::: RECORDS SUPPLIED :::
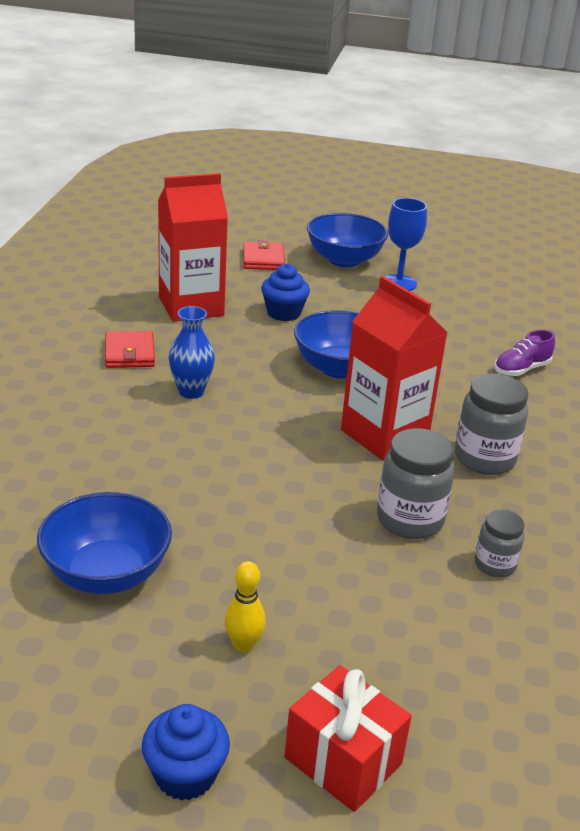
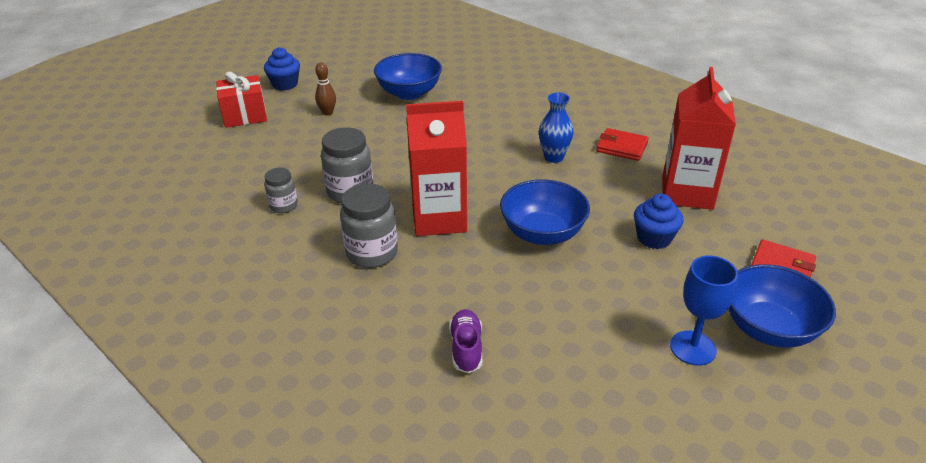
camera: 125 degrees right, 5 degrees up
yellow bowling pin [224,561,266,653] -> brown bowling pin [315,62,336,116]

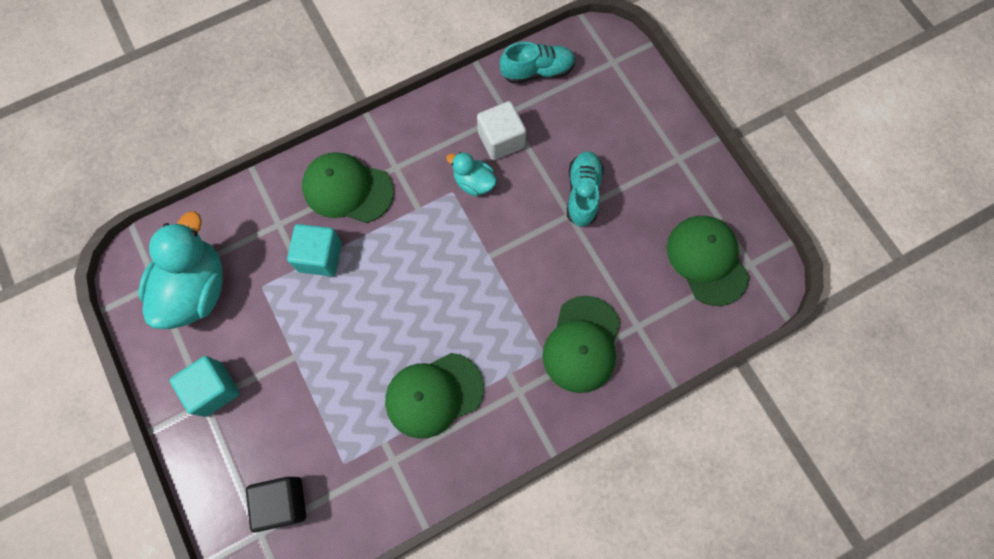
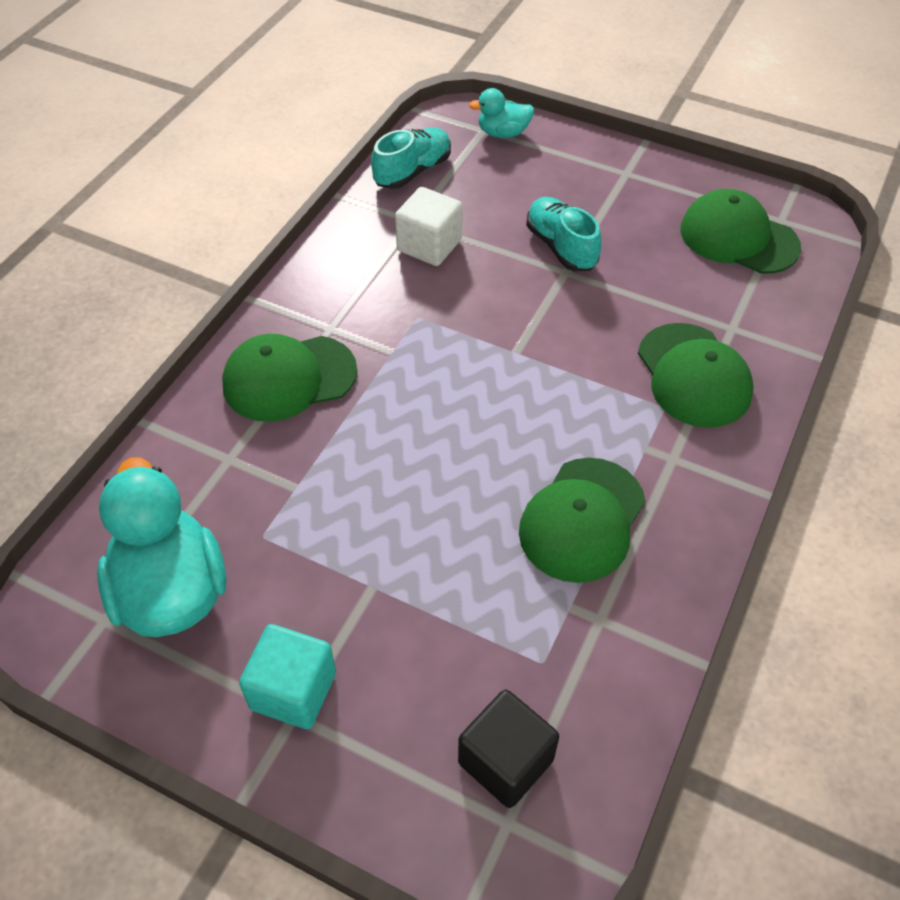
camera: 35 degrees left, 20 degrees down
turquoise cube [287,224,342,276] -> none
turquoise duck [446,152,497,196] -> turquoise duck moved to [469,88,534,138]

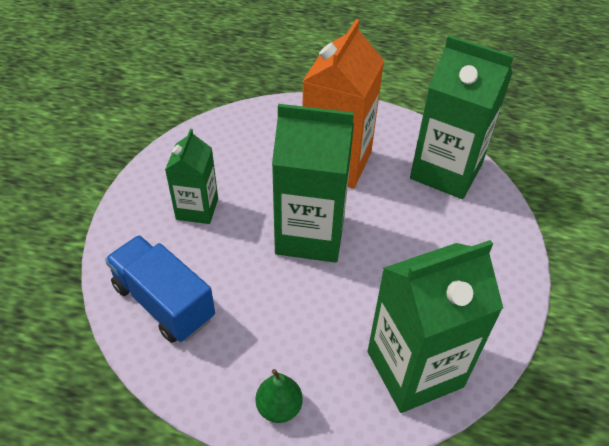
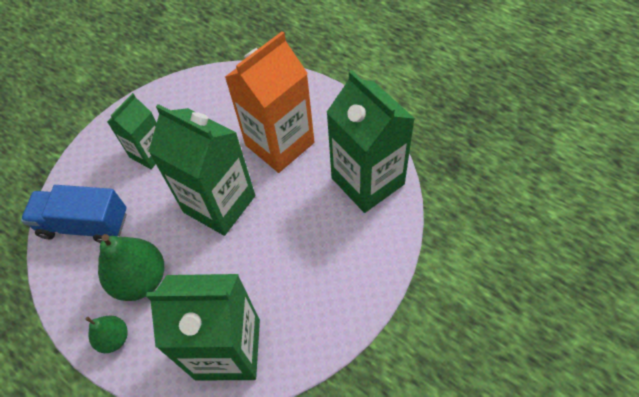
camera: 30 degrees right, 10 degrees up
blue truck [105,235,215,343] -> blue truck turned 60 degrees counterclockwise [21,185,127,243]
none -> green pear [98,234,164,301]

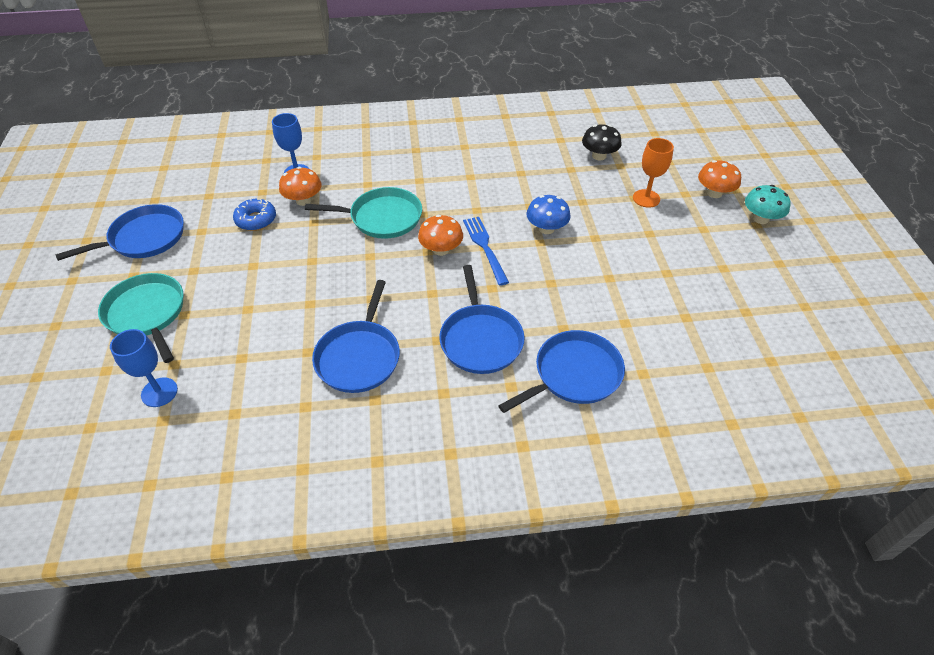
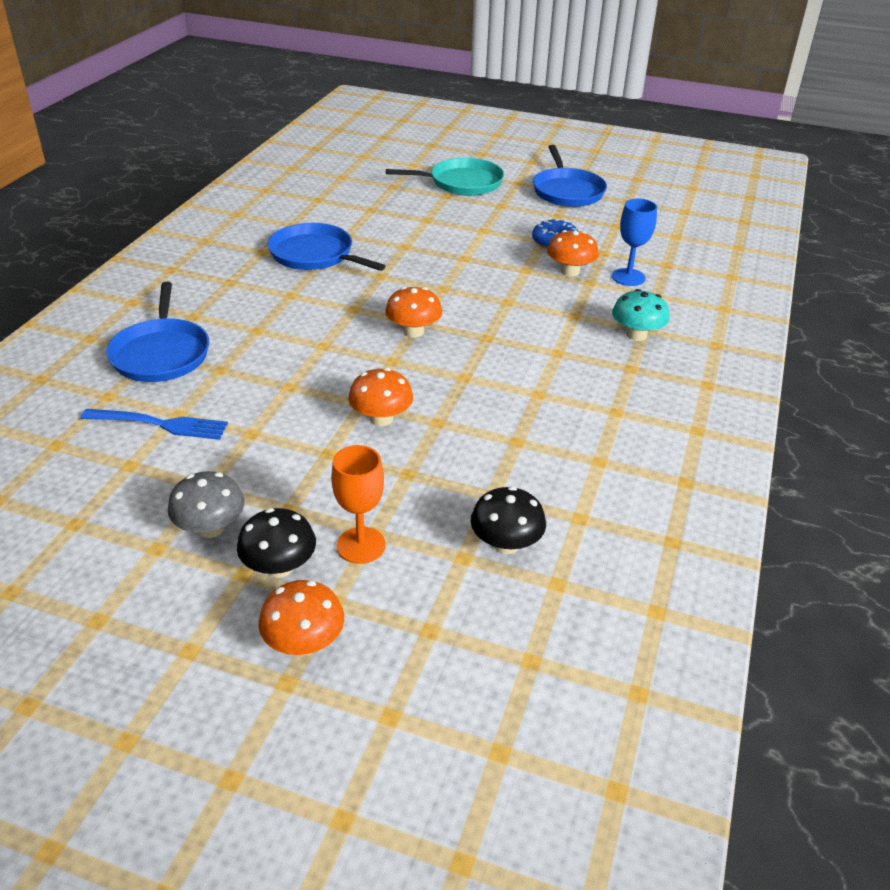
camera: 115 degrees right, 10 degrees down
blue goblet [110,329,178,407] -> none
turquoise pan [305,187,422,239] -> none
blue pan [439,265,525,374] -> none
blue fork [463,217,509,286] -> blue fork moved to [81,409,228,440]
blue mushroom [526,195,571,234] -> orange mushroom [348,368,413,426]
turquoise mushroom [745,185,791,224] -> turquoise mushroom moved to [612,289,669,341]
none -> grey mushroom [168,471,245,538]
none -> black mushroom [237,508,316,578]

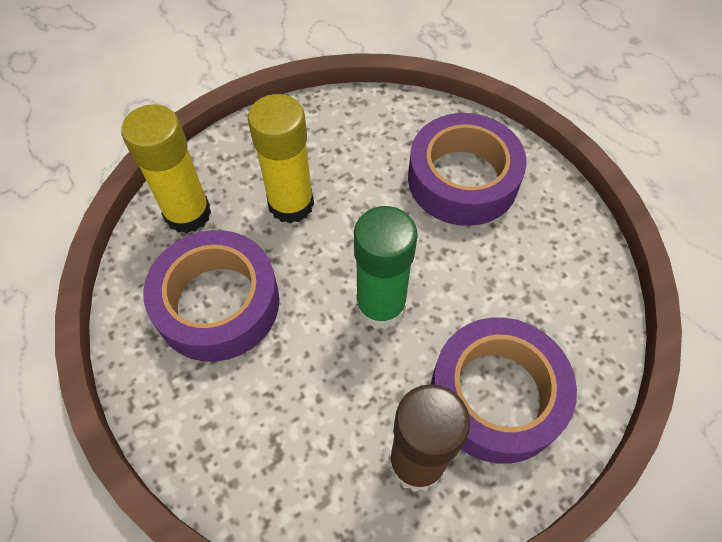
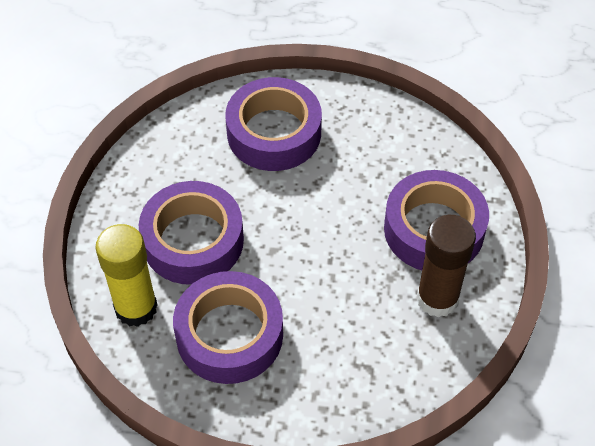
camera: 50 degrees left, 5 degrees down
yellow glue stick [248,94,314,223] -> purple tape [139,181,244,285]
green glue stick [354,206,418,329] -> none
:::
Scan the listing above for the word "left" and copy every line that holds it.

REPLY:
camera: 35 degrees left, 20 degrees down
camera: 50 degrees left, 5 degrees down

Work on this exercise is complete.